WHAT YOU HAVE TO DO – Please retype the data in full and exactly; the pictures are not part of the copy.

DATA SEGMENT –

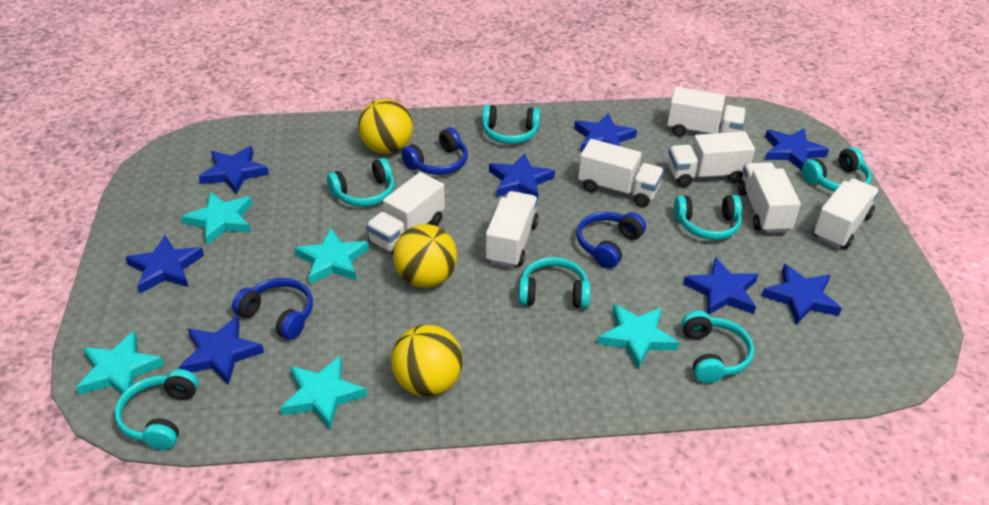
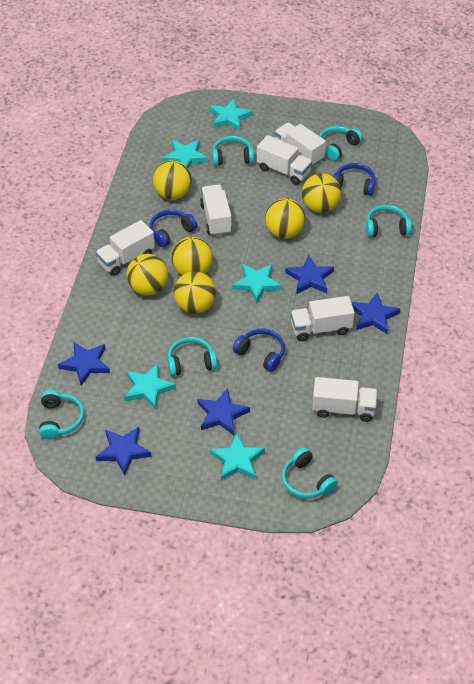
blue star: 8 -> 5
turquoise headphones: 7 -> 6
white truck: 7 -> 6
yellow ball: 3 -> 6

RESULT –
blue star: 8 -> 5
turquoise headphones: 7 -> 6
white truck: 7 -> 6
yellow ball: 3 -> 6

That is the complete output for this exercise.